Source data:
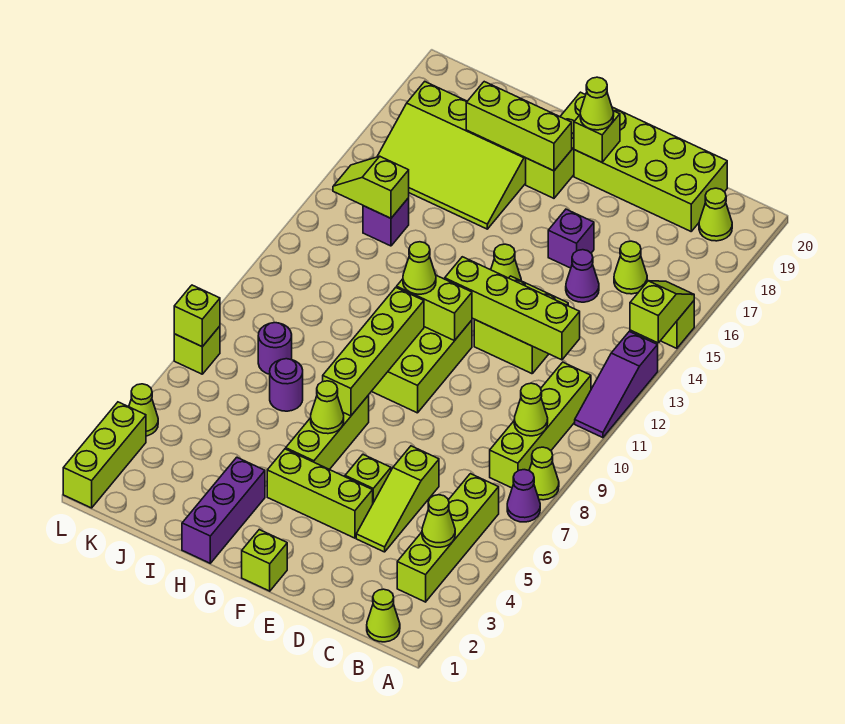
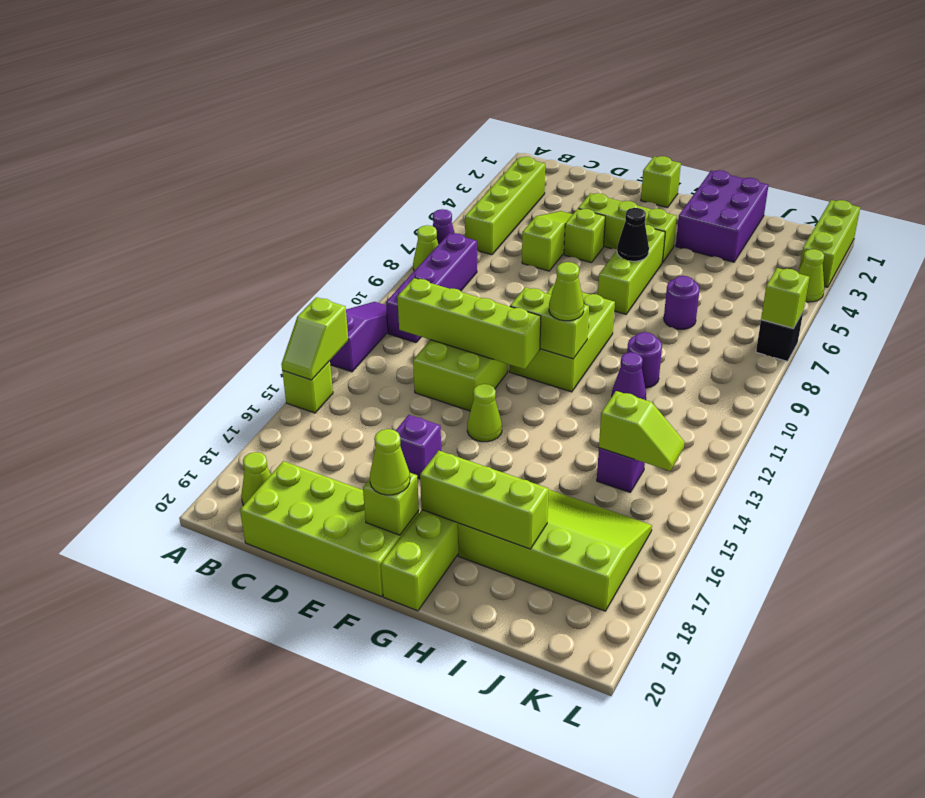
lime cone B1 level 1 -> none
lime cone B4 level 2 -> none
lime brick B8:B11 level 1 -> purple brick B8:B11 level 1
lime cone B9 level 2 -> none
lime cone C16 level 1 -> none
purple cone D15 level 1 -> purple cone I11 level 1
lime cone G6 level 2 -> black cone G6 level 2
lime brick G7:G10 level 2 -> none
purple brick H1:H3 level 1 -> purple brick H1:I3 level 1
purple round brick J8 level 1 -> purple round brick I10 level 1
lime brick L7 level 1 -> black brick L7 level 1

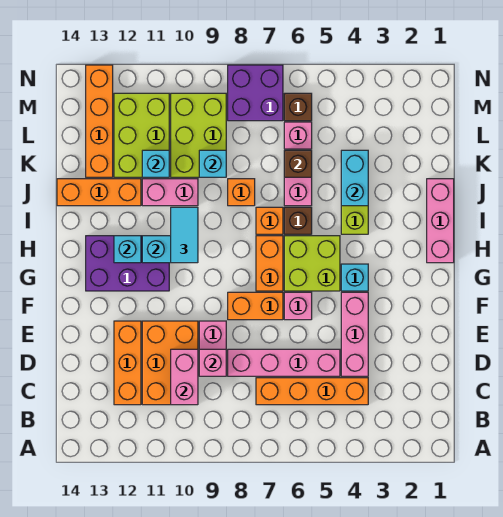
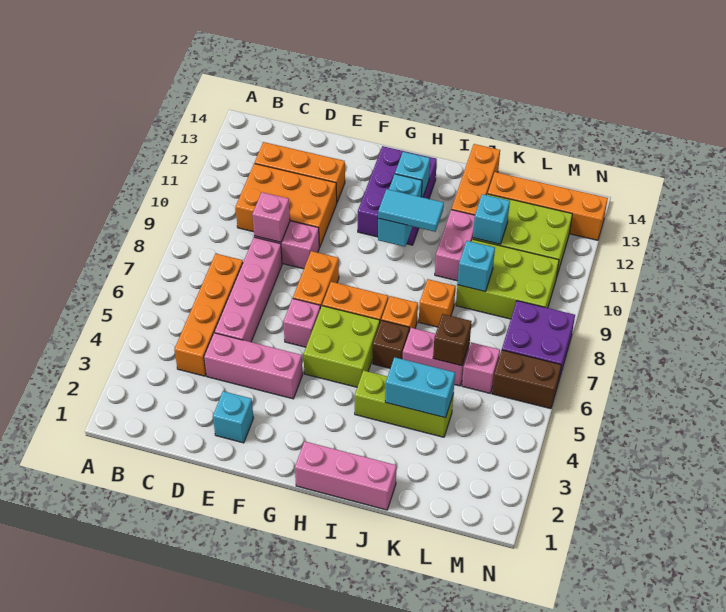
pink brick C10:D10 level 2 -> none
cyan brick G4 level 1 -> cyan brick E2 level 1
brown brick M6 level 1 -> brown brick M6:N6 level 1

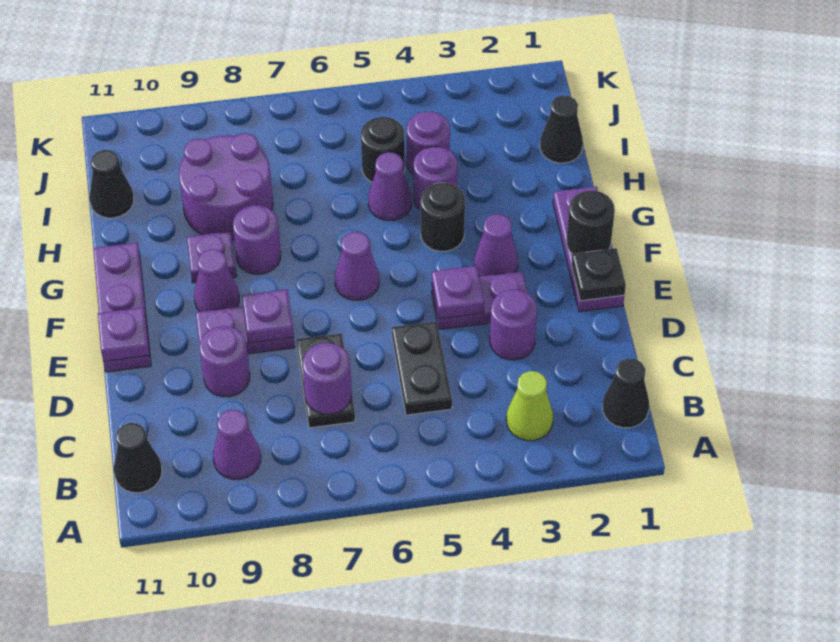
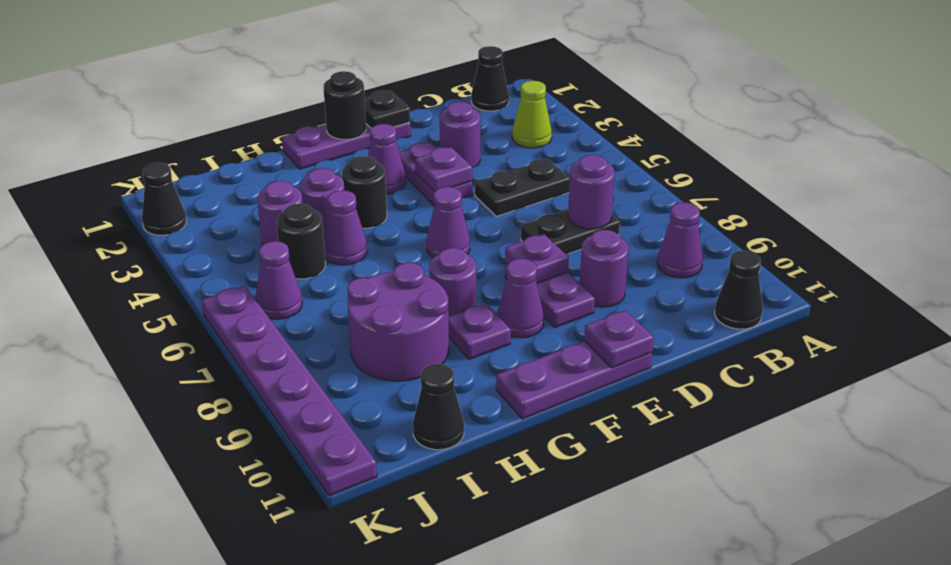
black cone I1 level 1 -> black cone K2 level 1
none -> purple cone J6 level 1
none -> purple plate K6:K11 level 1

◆ **Work task**
Copy all of the records verbatim, omitting the pictures.

◆ **Written solution**
lime cone B1 level 1 -> none
lime cone B4 level 2 -> none
lime brick B8:B11 level 1 -> purple brick B8:B11 level 1
lime cone B9 level 2 -> none
lime cone C16 level 1 -> none
purple cone D15 level 1 -> purple cone I11 level 1
lime cone G6 level 2 -> black cone G6 level 2
lime brick G7:G10 level 2 -> none
purple brick H1:H3 level 1 -> purple brick H1:I3 level 1
purple round brick J8 level 1 -> purple round brick I10 level 1
lime brick L7 level 1 -> black brick L7 level 1

pink brick C10:D10 level 2 -> none
cyan brick G4 level 1 -> cyan brick E2 level 1
brown brick M6 level 1 -> brown brick M6:N6 level 1

black cone I1 level 1 -> black cone K2 level 1
none -> purple cone J6 level 1
none -> purple plate K6:K11 level 1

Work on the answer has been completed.